**PROBLEM:**
Below are some records; quote exactly the lines from the one that contains "D1: schottky BAT54" through the one that contains "U6: OR 74LS32", inclusive, and no others.

**PROVIDED DATA:**
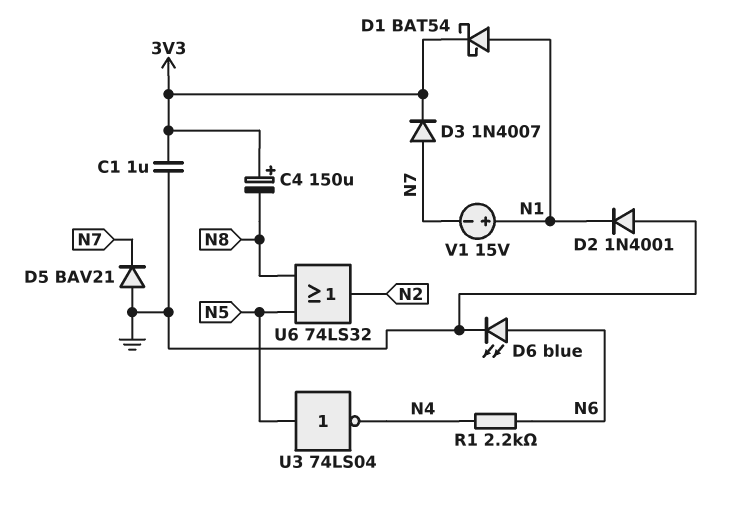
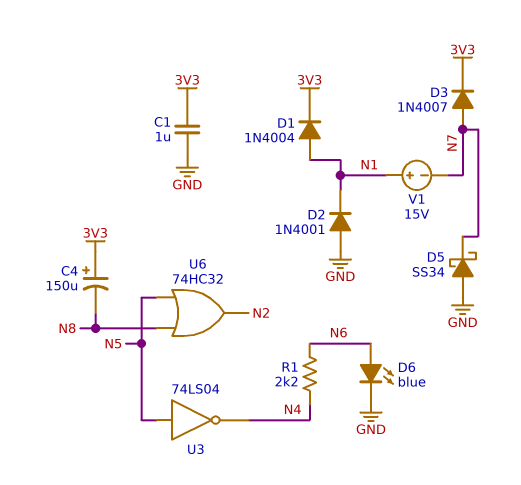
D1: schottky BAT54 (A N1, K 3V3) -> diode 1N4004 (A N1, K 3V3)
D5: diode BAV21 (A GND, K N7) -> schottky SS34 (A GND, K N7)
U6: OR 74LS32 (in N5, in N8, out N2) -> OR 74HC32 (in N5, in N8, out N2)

==

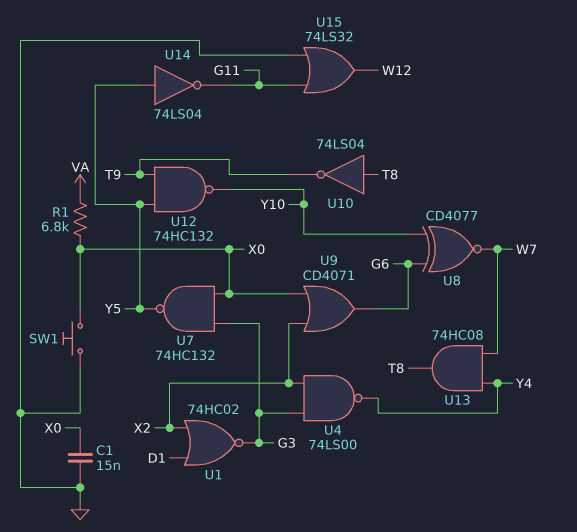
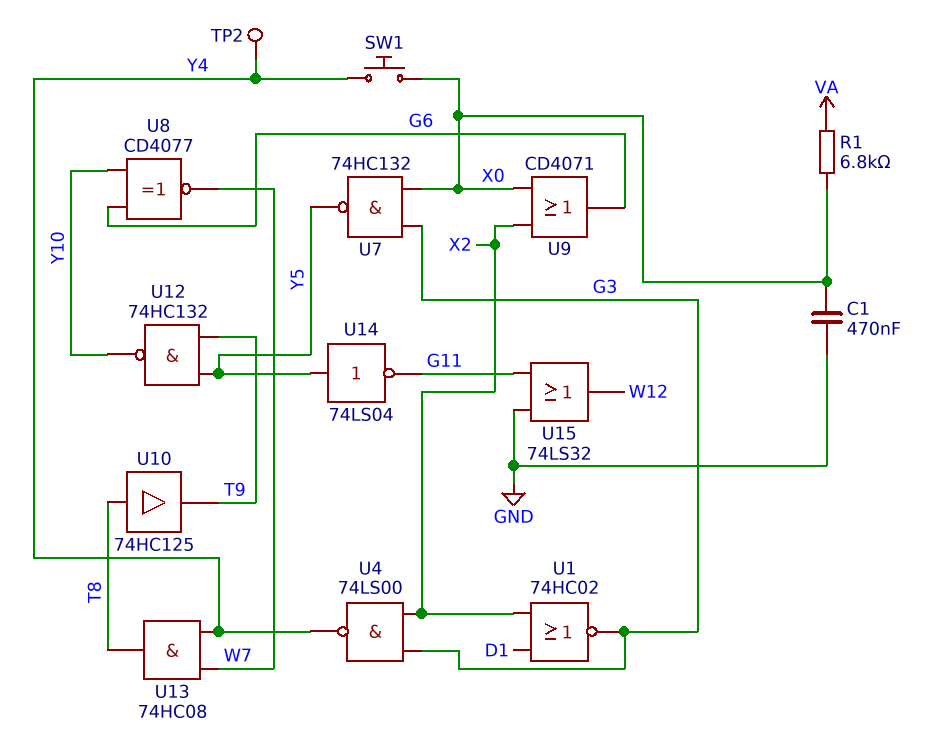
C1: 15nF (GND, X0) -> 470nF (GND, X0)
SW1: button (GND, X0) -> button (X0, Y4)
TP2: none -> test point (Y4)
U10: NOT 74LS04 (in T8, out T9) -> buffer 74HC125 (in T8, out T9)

**OUTPUT FOR THIS EXERCISE:**
D1: schottky BAT54 (A N1, K 3V3) -> diode 1N4004 (A N1, K 3V3)
D5: diode BAV21 (A GND, K N7) -> schottky SS34 (A GND, K N7)
U6: OR 74LS32 (in N5, in N8, out N2) -> OR 74HC32 (in N5, in N8, out N2)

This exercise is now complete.